**TASK BRIEF**
In the lines below, look for "orange". Copy each line where it appears.

[Object change descriptions]
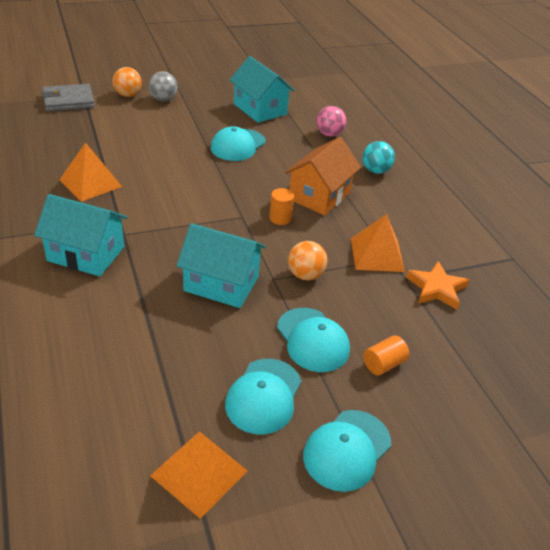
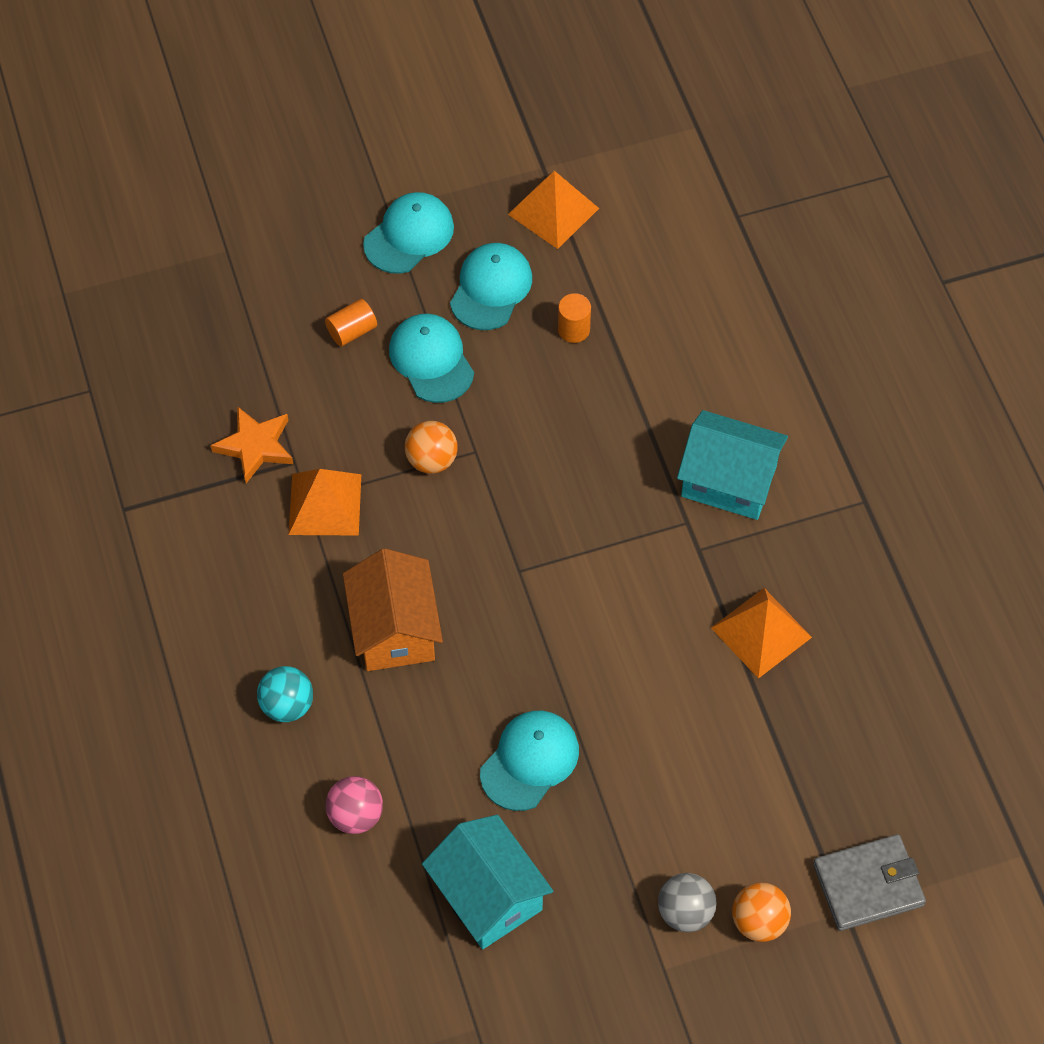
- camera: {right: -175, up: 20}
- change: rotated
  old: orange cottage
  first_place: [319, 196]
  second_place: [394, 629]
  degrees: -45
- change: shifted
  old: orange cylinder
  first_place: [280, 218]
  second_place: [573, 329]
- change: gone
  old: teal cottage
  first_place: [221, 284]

**ANSWER TO THIS PROBLEM**
  old: orange cottage
  old: orange cylinder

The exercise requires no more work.